Content starts
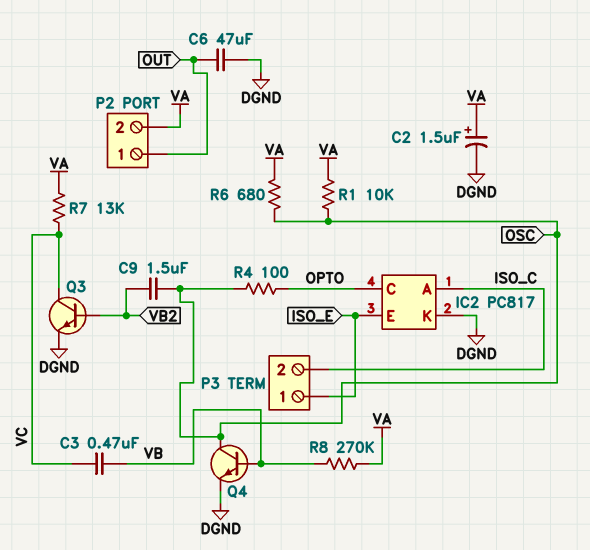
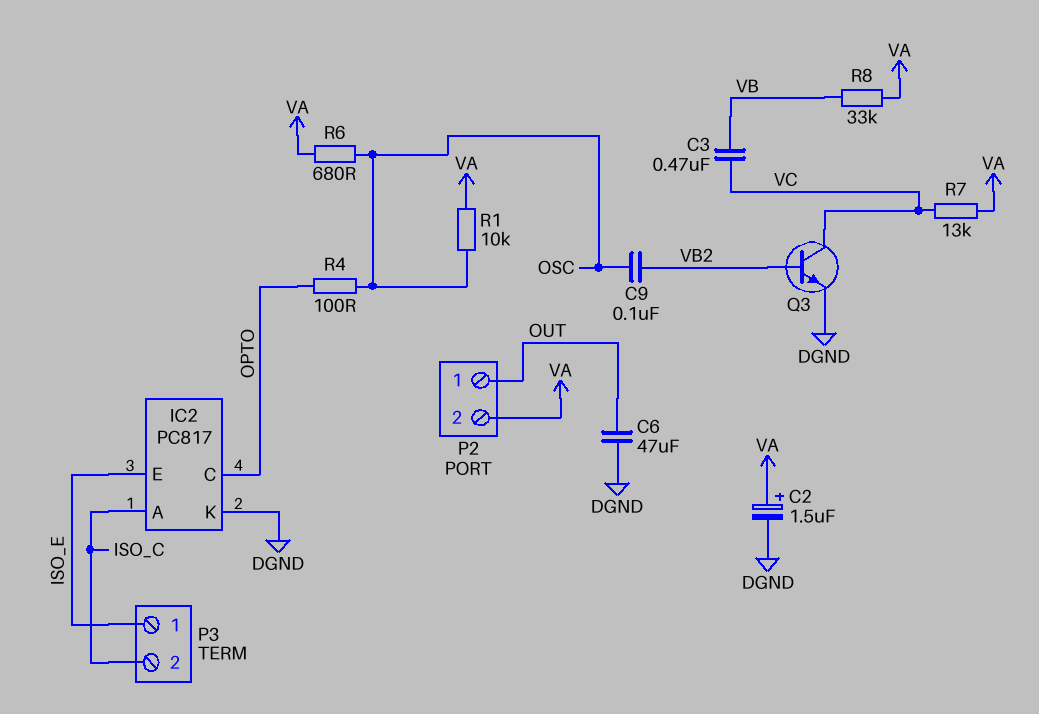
C9: 1.5uF (OSC, VB2) -> 100nF (OSC, VB2)
Q4: NPN (B VB, C OSC, E DGND) -> none
R8: 270k (VA, VB) -> 33k (VA, VB)

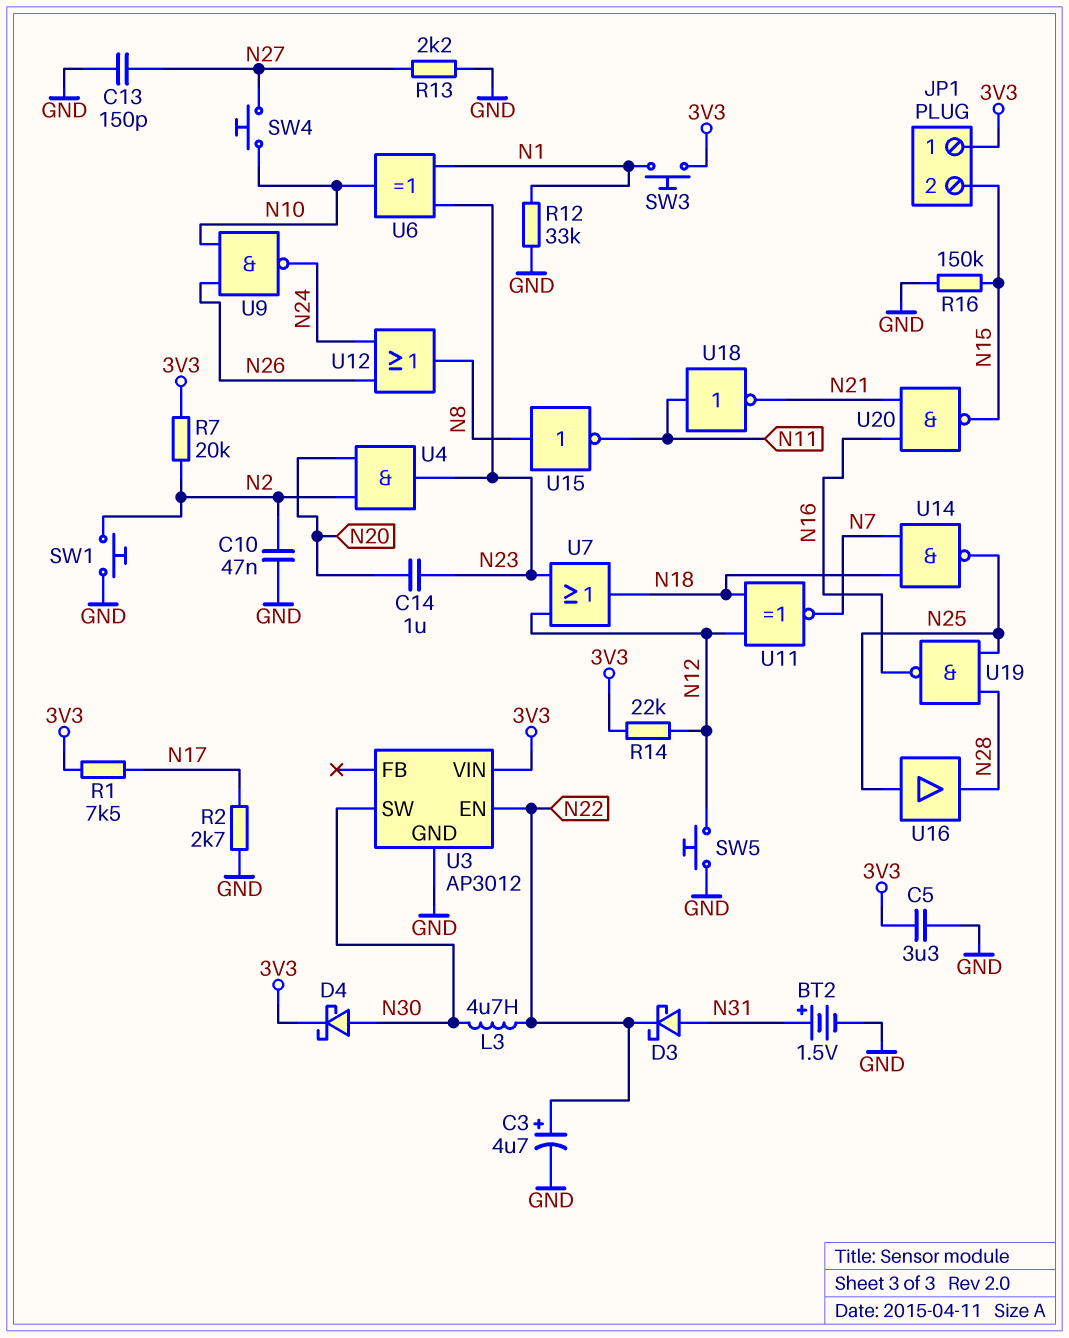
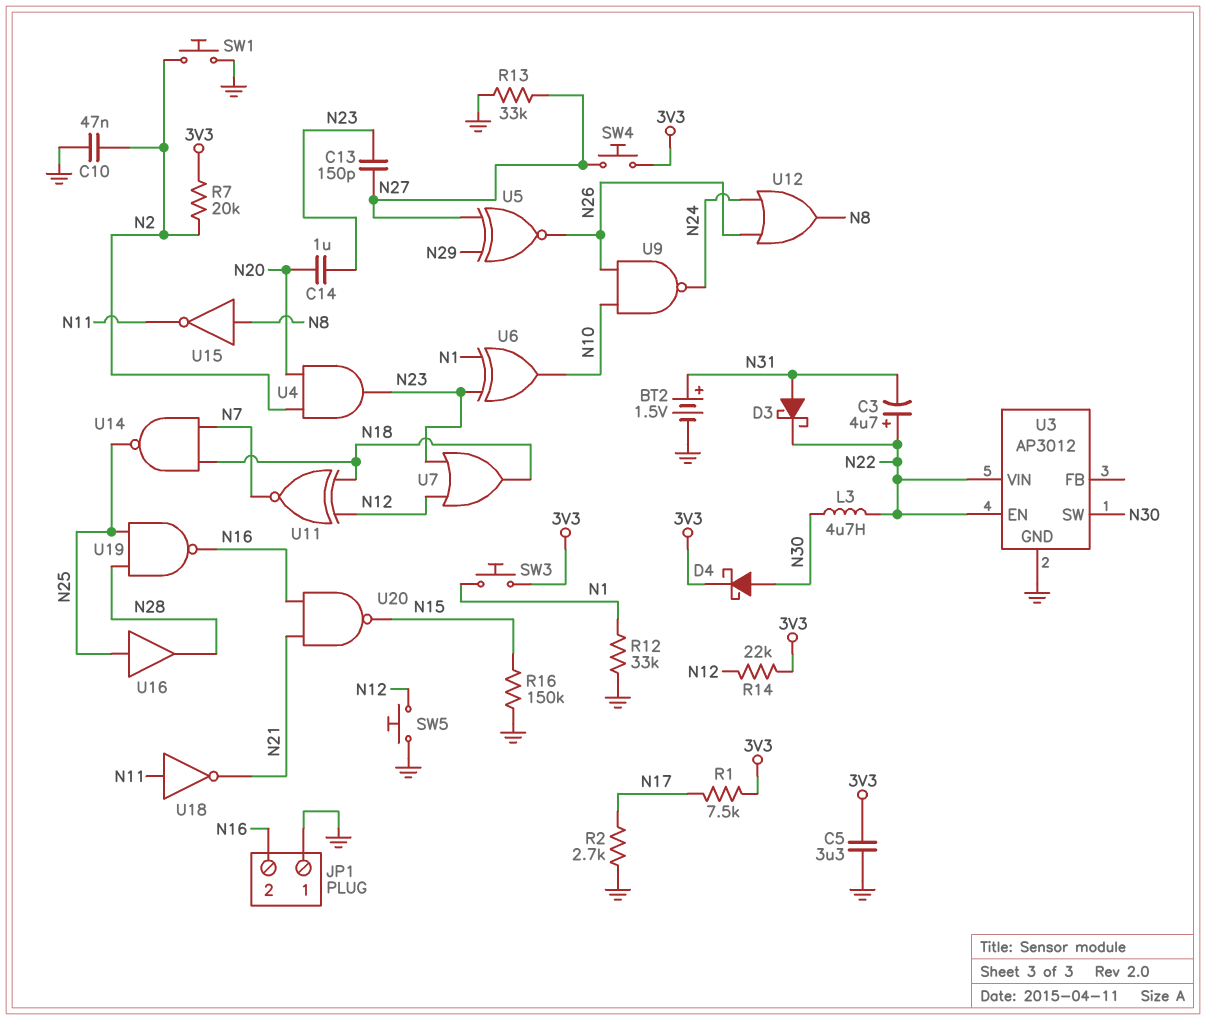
C3: 4.7uF (plus N22, minus GND) -> 4.7uF (plus N22, minus N31)
C13: 150pF (GND, N27) -> 150pF (N23, N27)
JP1 pin 1: 3V3 -> GND
JP1 pin 2: N15 -> N16
R13: 2.2k (GND, N27) -> 33k (GND, N27)
SW4: button (N10, N27) -> button (3V3, N27)
U3 pin VIN: 3V3 -> N22
U5: none -> XNOR (in N27, in N29, out N26)

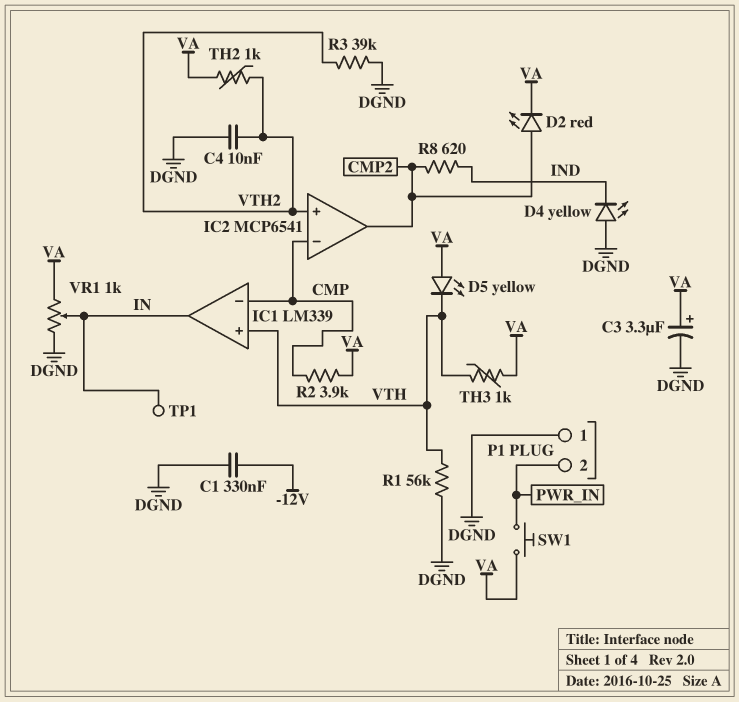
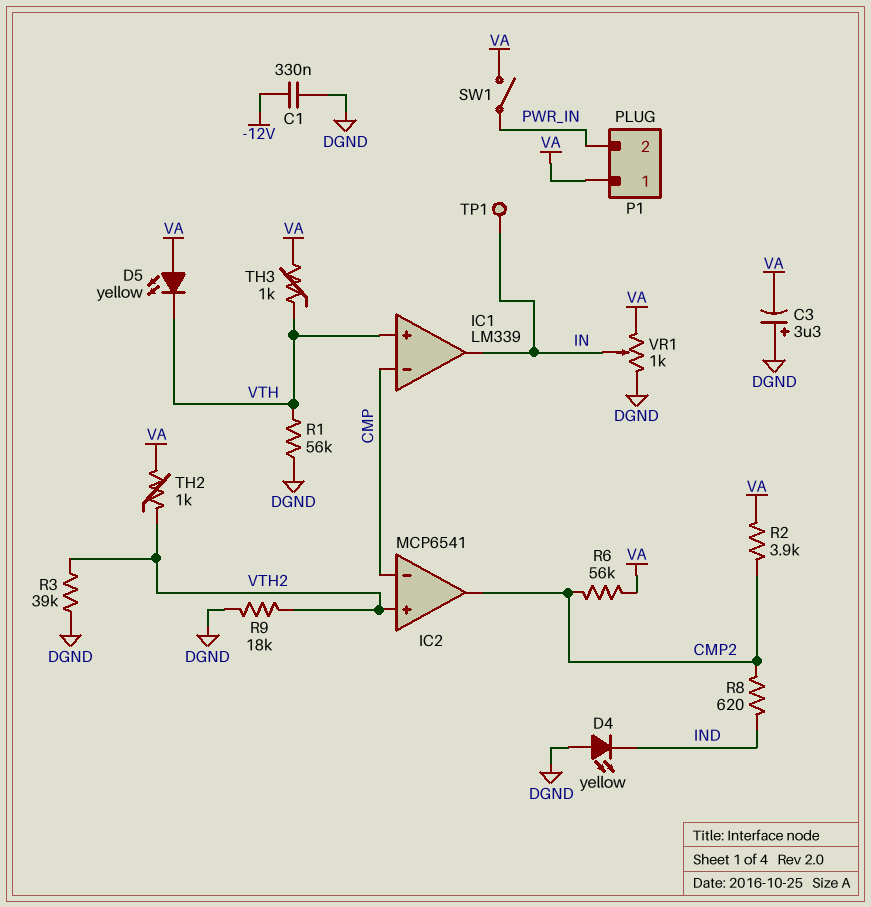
C3: 3.3uF (plus VA, minus DGND) -> 3.3uF (plus DGND, minus VA)
C4: 10nF (DGND, VTH2) -> none
D2: LED red (A CMP2, K VA) -> none
P1 pin 1: DGND -> VA
R2: 3.9k (CMP, VA) -> 3.9k (CMP2, VA)
R6: none -> 56k (CMP2, VA)
R9: none -> 18k (DGND, VTH2)
SW1: button (PWR_IN, VA) -> switch (PWR_IN, VA)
Content ends
What is being asked:
Return each line of the records above in which the word "minus" occurs.

Task result:
C3: 4.7uF (plus N22, minus GND) -> 4.7uF (plus N22, minus N31)
C3: 3.3uF (plus VA, minus DGND) -> 3.3uF (plus DGND, minus VA)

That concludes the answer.